## begin Data rows

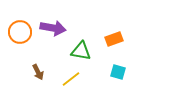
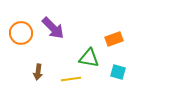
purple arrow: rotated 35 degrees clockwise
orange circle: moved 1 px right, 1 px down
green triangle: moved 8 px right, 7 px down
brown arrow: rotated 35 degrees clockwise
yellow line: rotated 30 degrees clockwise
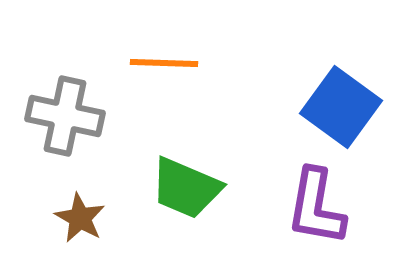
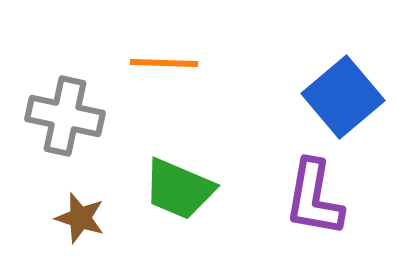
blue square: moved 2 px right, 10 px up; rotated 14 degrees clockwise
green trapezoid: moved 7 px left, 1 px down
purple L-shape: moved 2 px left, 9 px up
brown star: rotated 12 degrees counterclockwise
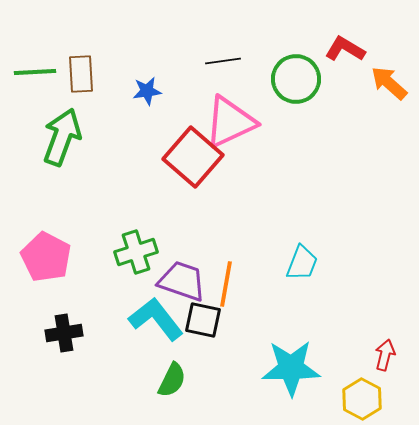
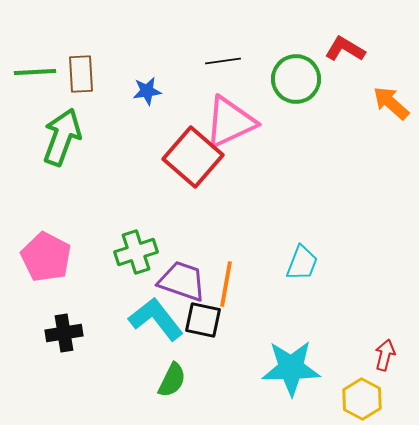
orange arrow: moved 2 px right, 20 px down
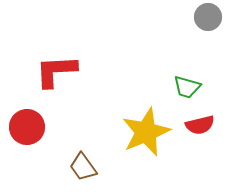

## end Data rows
## begin Data rows

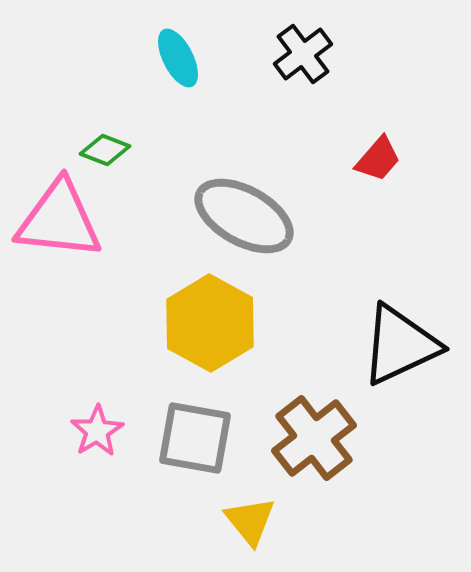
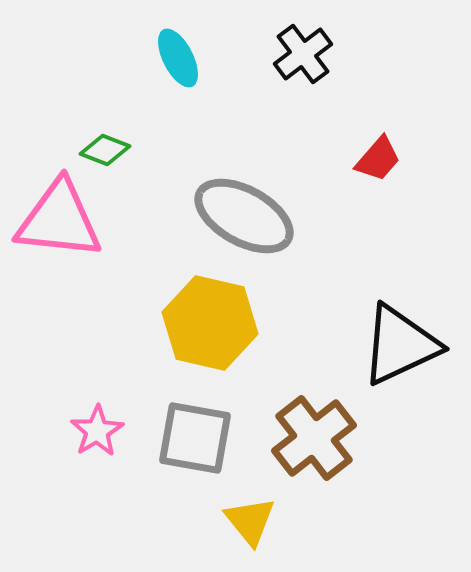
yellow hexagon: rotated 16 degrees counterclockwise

## end Data rows

Short task: List every line in the items above that contains the word "counterclockwise".

Answer to this problem:
brown star: rotated 12 degrees counterclockwise
yellow hexagon: rotated 16 degrees counterclockwise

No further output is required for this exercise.